### SOURCE DATA

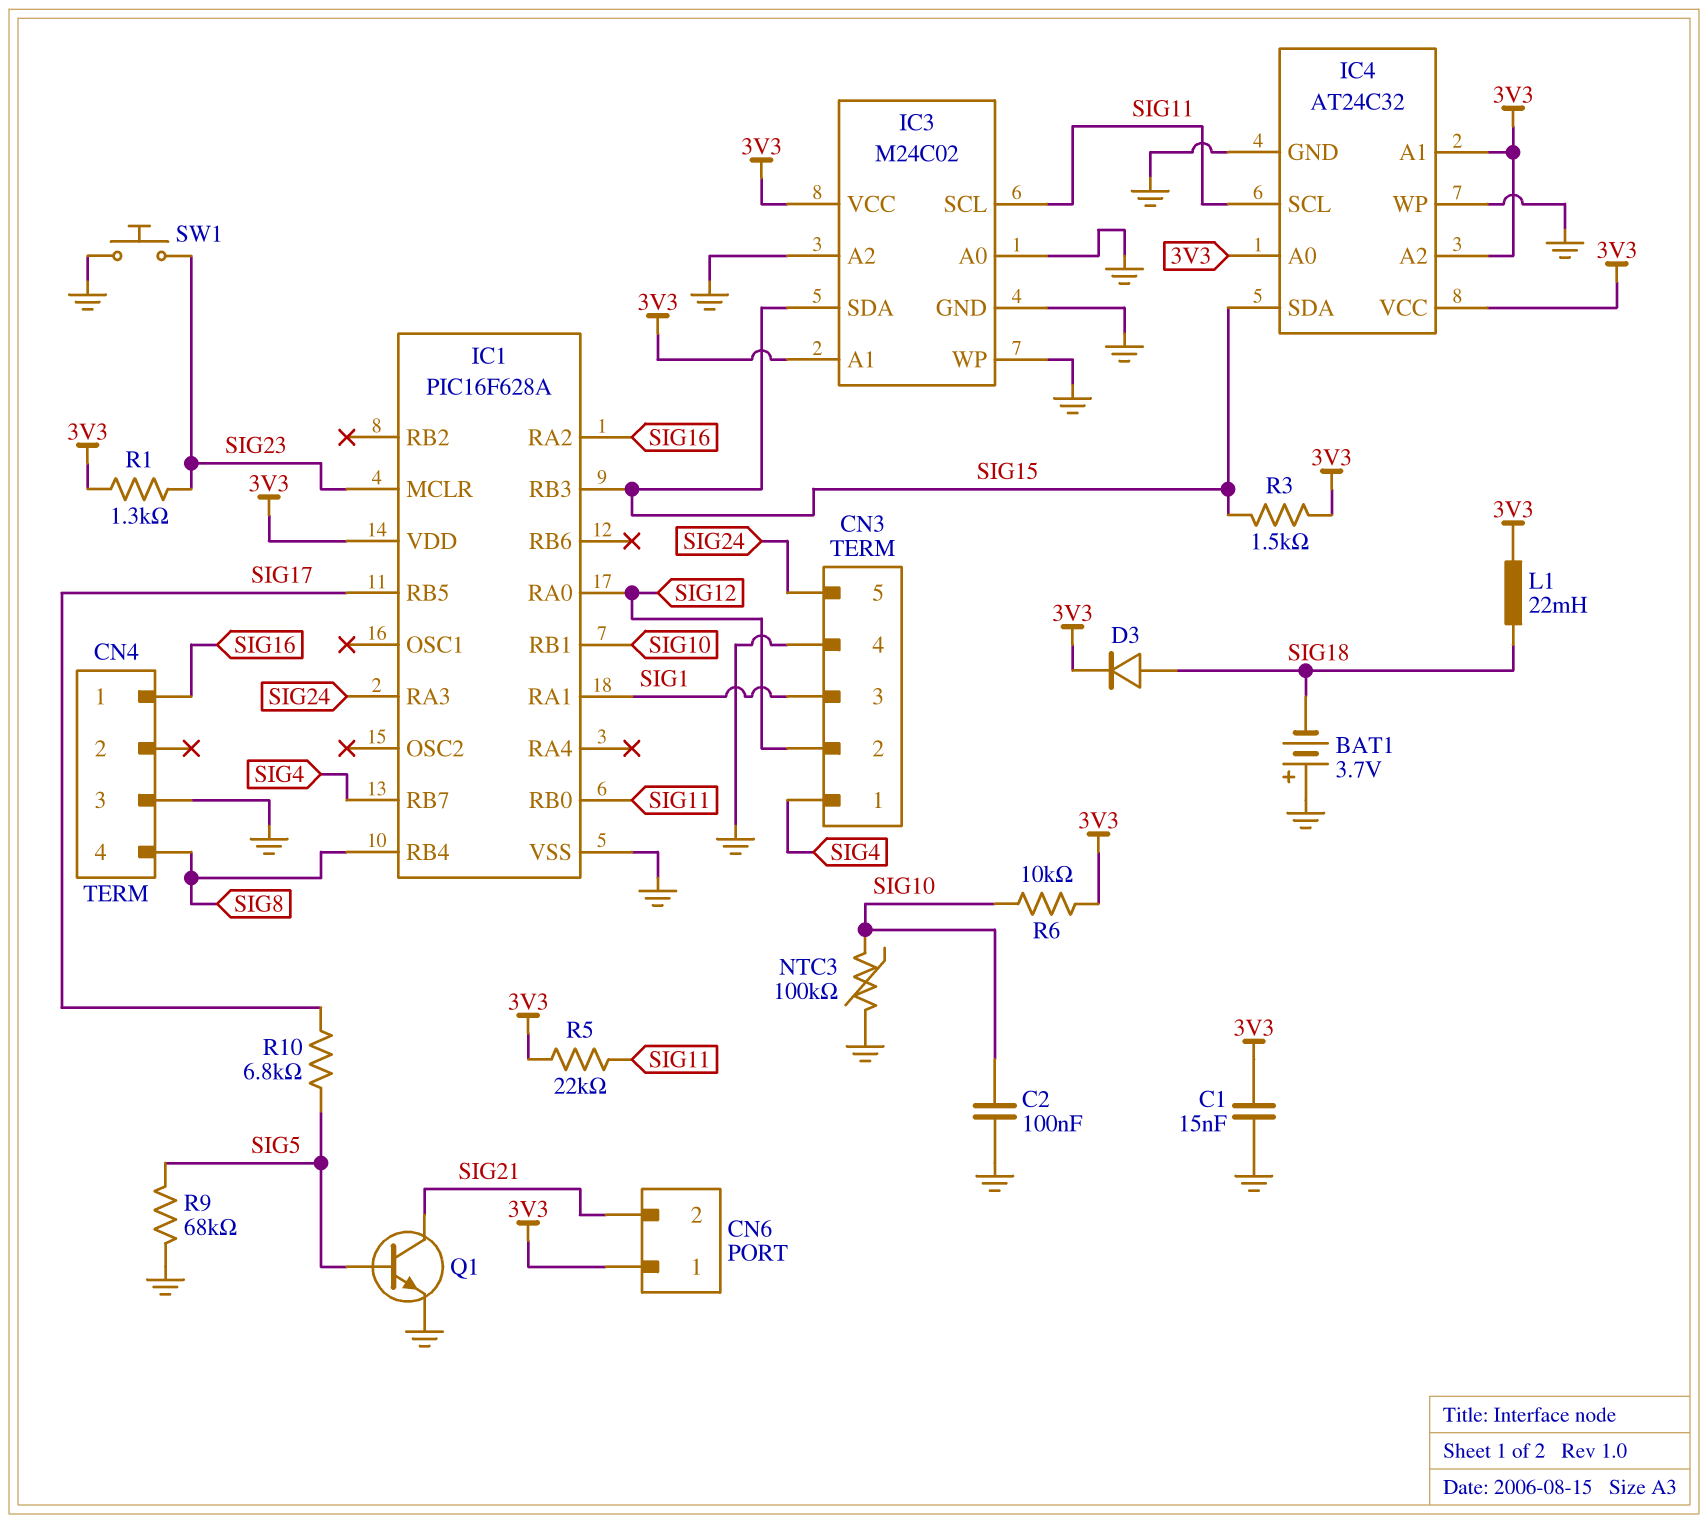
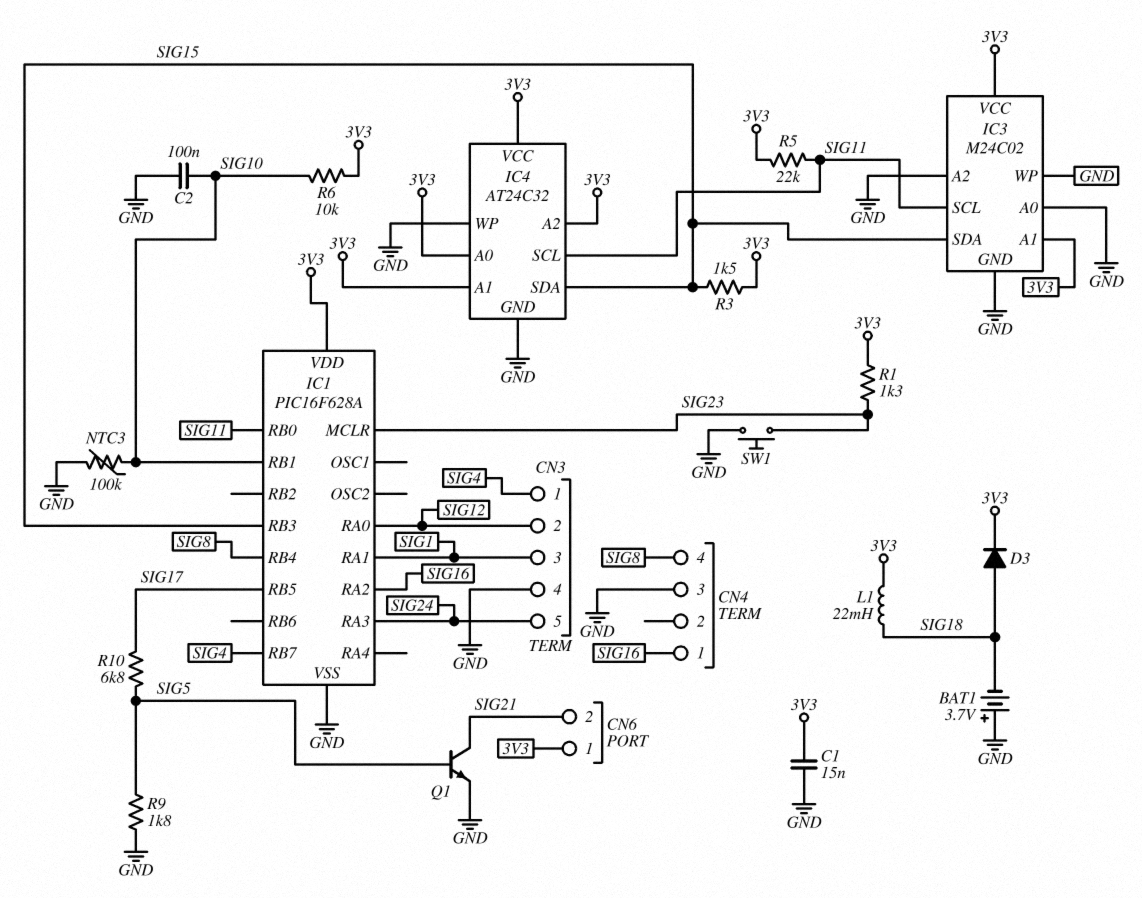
R9: 68k (GND, SIG5) -> 1.8k (GND, SIG5)

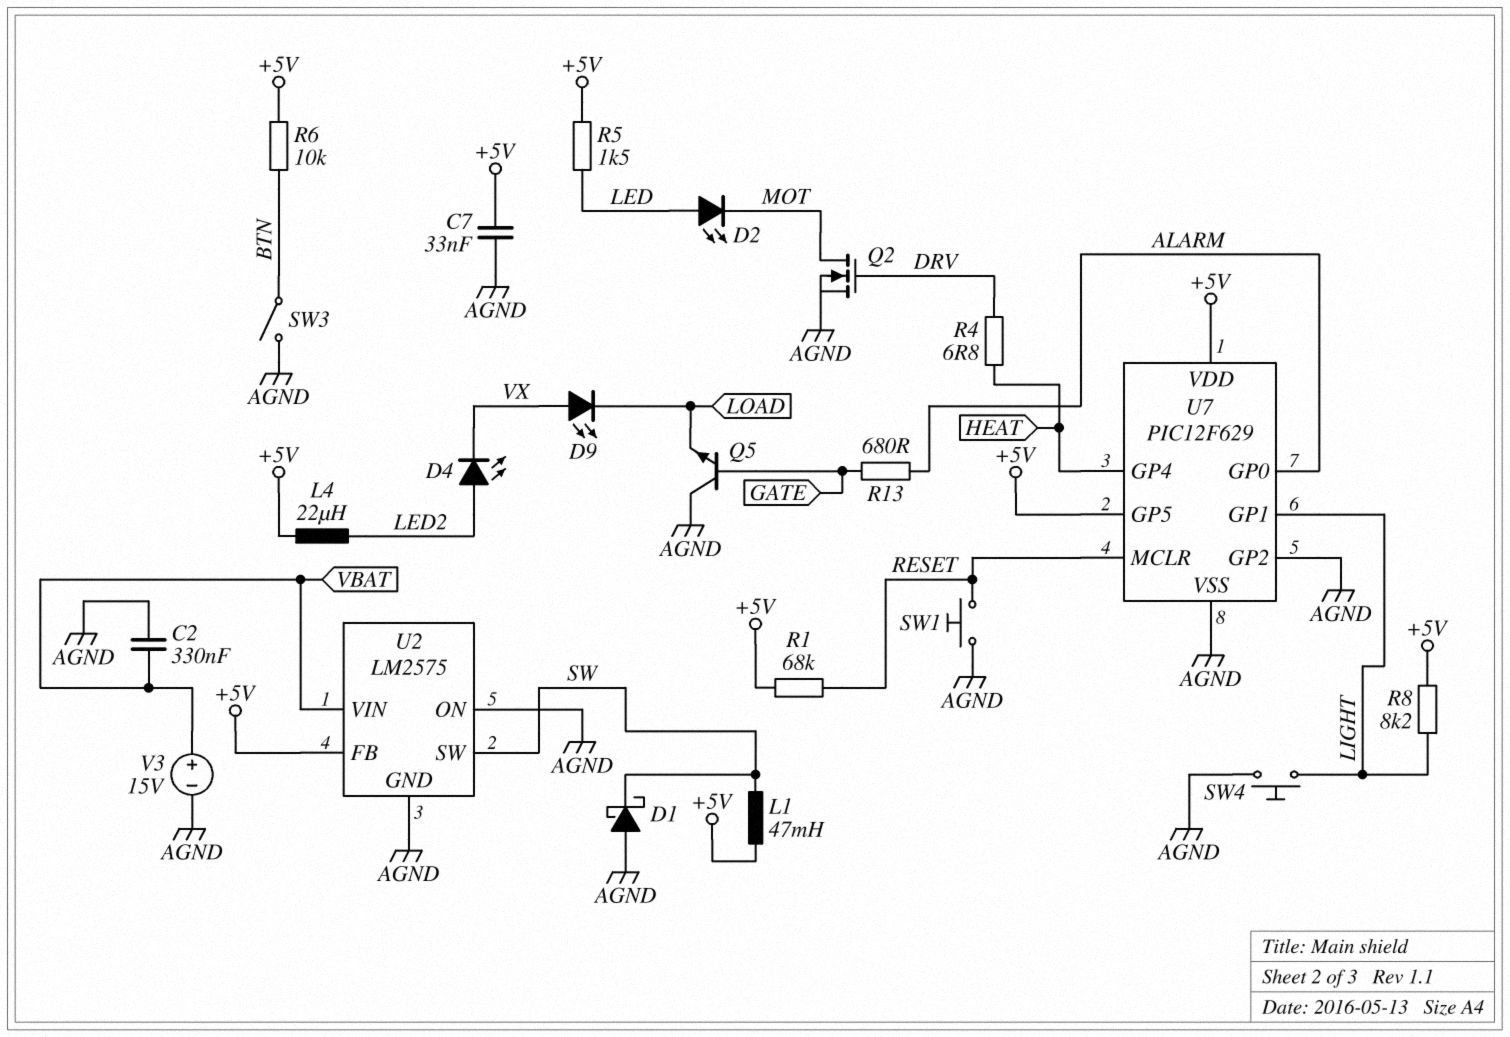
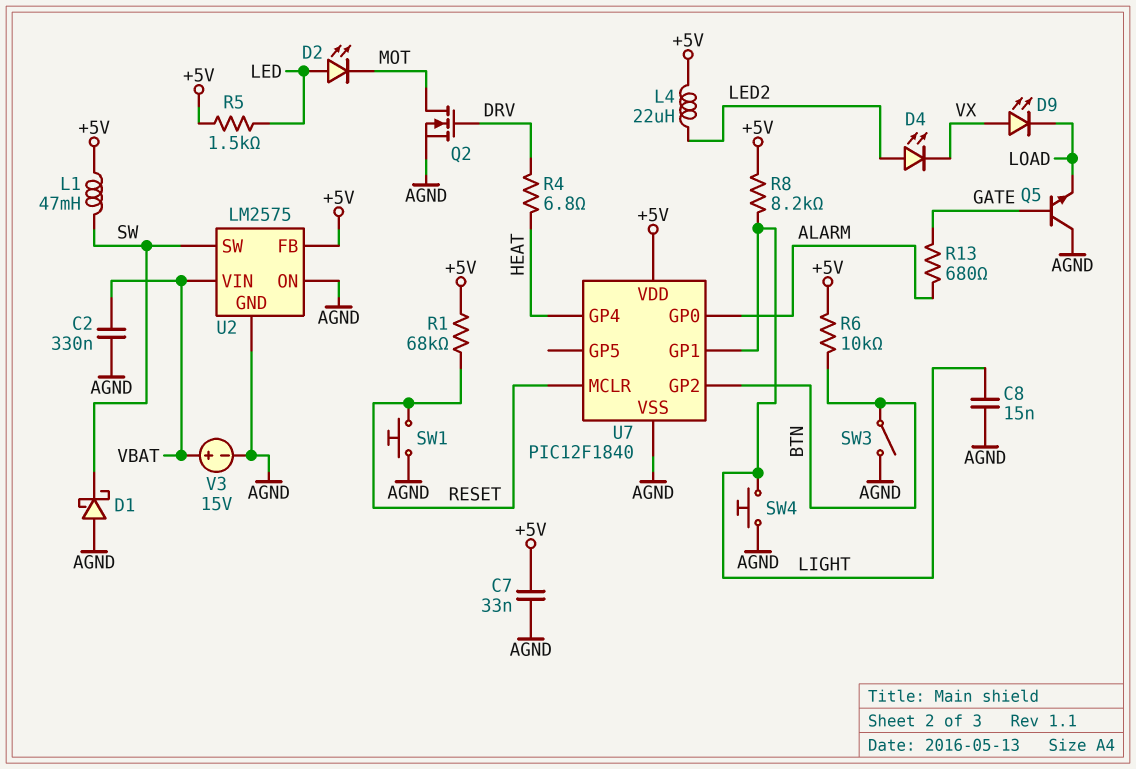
C8: none -> 15nF (AGND, LIGHT)
U7: PIC12F629 -> PIC12F1840
U7 pin GP2: AGND -> BTN
U7 pin GP5: +5V -> none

######

* _PROMPT_
Set down every record once more, word for word, without pictures.

* _EXERCISE ANSWER_
R9: 68k (GND, SIG5) -> 1.8k (GND, SIG5)

C8: none -> 15nF (AGND, LIGHT)
U7: PIC12F629 -> PIC12F1840
U7 pin GP2: AGND -> BTN
U7 pin GP5: +5V -> none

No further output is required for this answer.